■ TASK BRIEF
When checking the entries below, count every line with the word "VBUS", then give only that number.

DATASET ENTRIES Start Marker

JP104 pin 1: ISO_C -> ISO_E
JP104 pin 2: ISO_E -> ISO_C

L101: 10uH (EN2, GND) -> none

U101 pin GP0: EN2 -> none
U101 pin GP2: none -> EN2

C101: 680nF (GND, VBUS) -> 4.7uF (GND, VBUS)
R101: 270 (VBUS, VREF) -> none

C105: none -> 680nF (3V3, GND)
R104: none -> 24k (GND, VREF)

DATASET ENTRIES End Marker
DATASET ENTRIES Start Marker

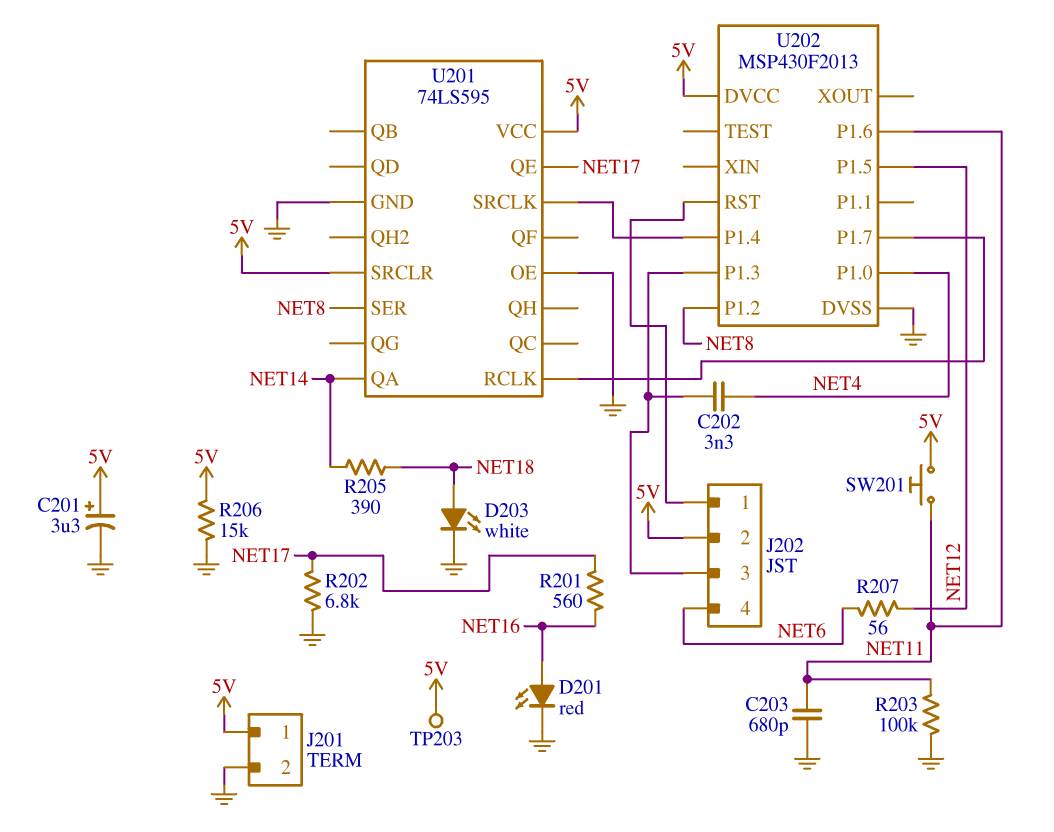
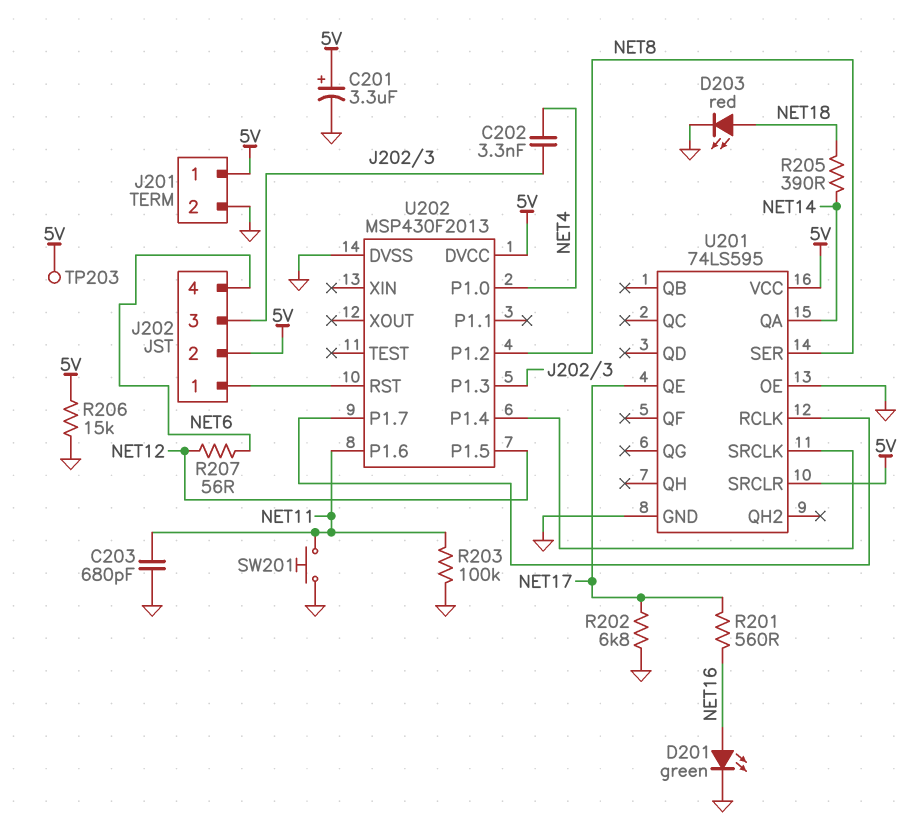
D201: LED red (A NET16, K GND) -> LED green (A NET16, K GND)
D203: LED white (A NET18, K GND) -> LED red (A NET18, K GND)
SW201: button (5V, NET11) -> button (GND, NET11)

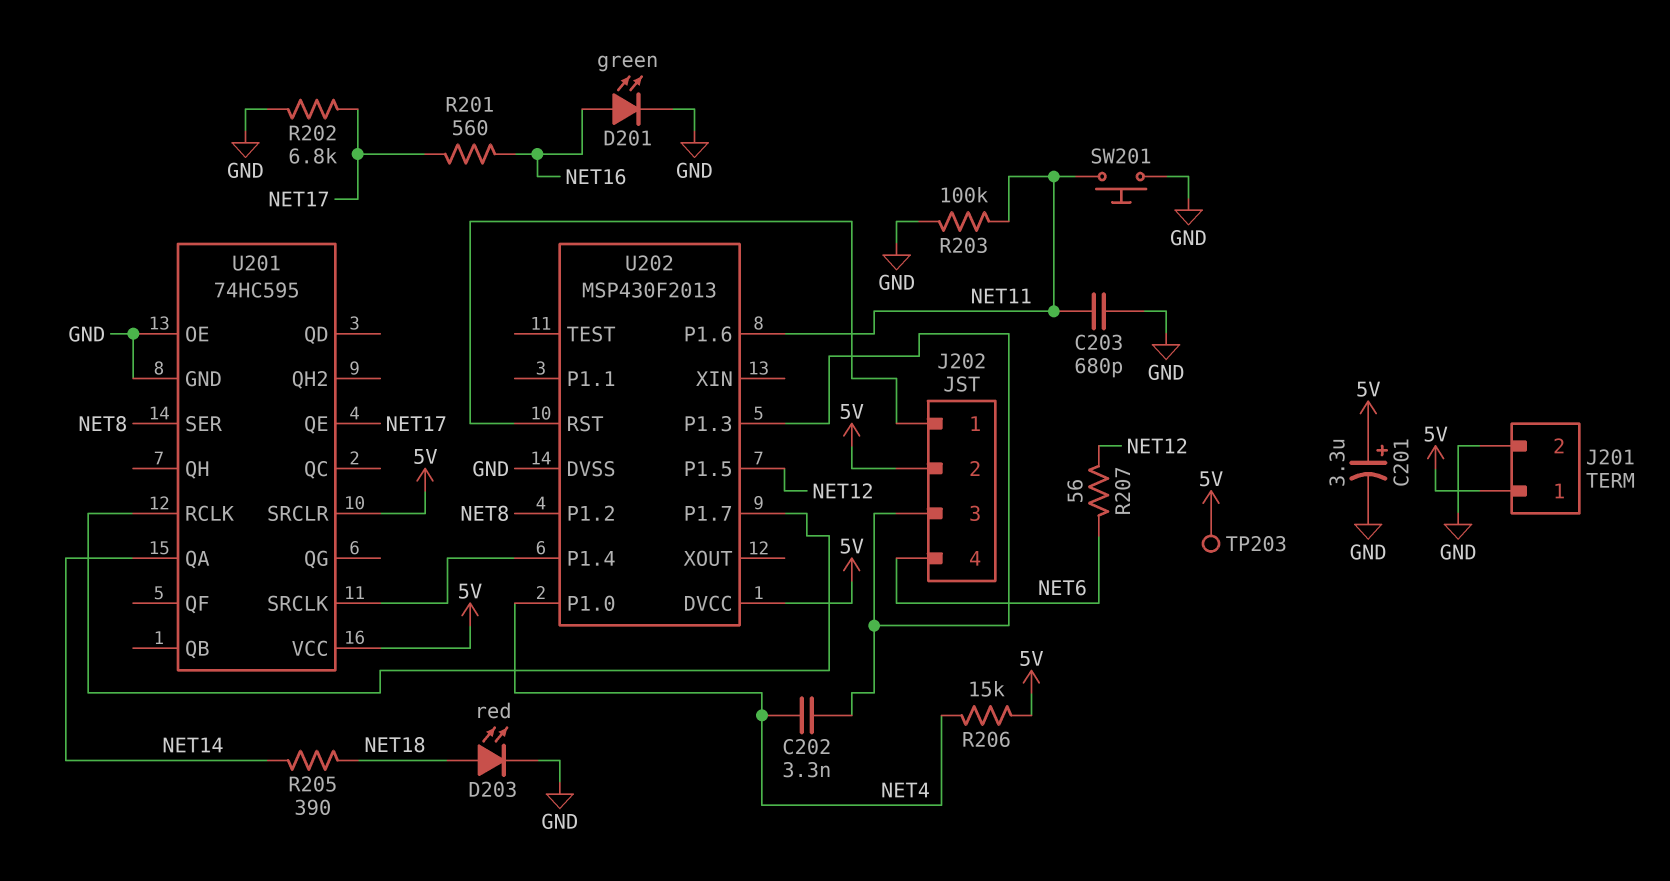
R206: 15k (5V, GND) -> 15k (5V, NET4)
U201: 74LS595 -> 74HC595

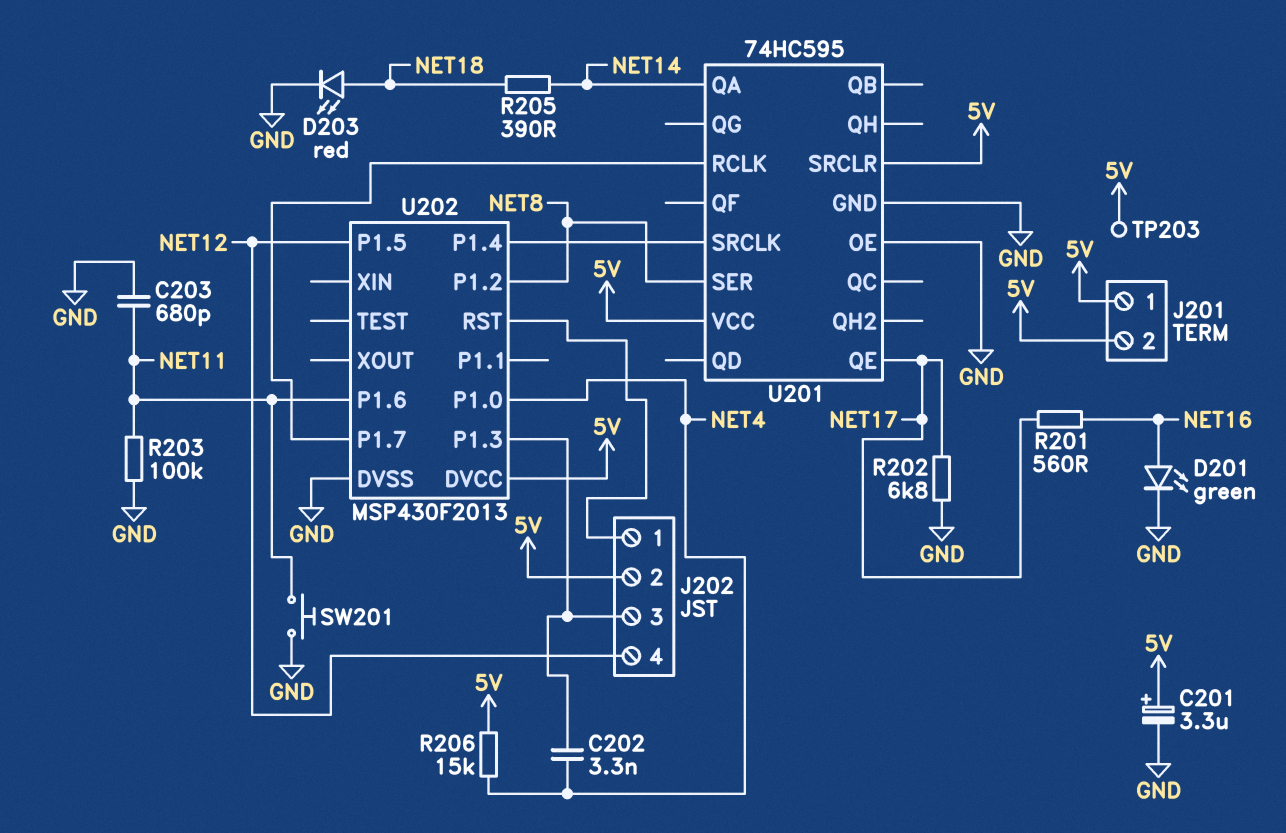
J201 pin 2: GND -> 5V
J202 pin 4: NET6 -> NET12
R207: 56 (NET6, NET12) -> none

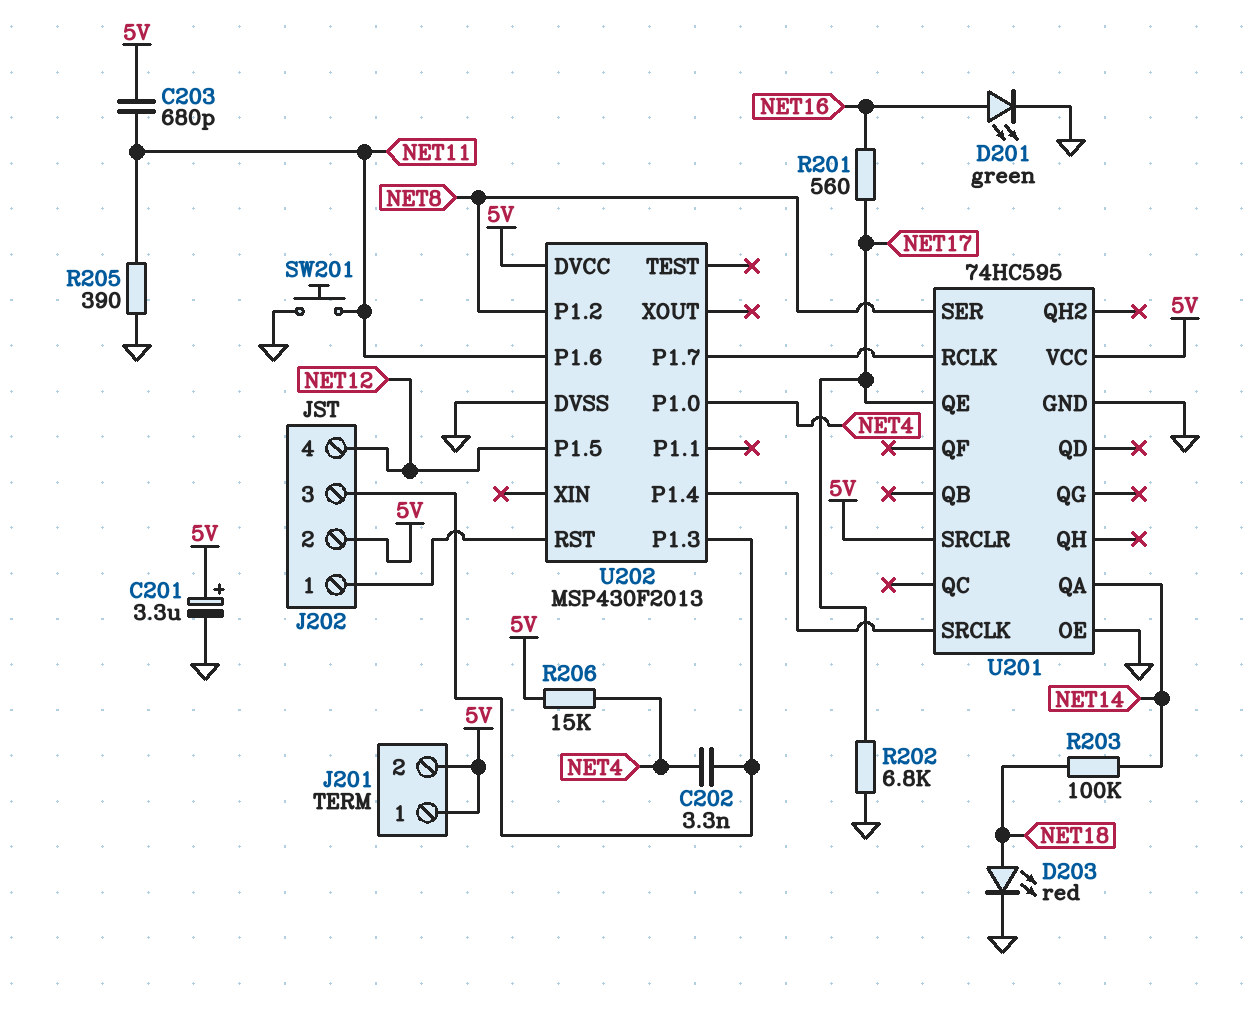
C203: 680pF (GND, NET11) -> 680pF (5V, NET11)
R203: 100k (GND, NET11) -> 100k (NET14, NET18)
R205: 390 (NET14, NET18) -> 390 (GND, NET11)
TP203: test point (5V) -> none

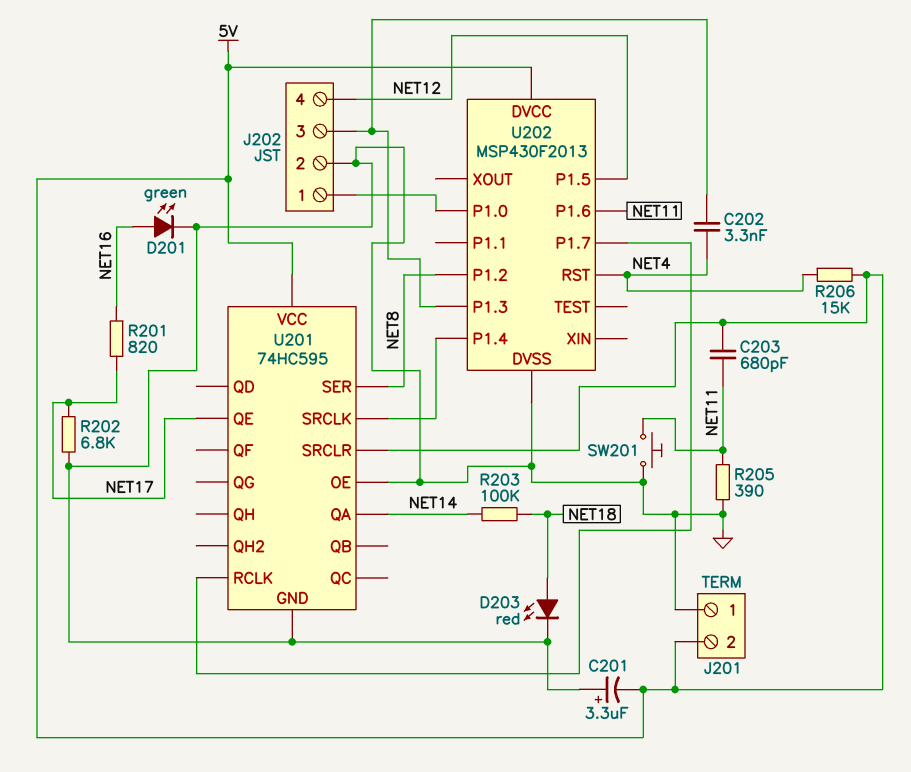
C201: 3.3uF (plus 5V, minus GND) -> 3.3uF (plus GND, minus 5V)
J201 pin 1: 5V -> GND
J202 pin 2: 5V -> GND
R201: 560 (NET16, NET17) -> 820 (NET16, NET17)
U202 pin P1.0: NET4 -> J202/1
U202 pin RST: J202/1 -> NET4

DATASET ENTRIES End Marker

■ WRITTEN REPLY
2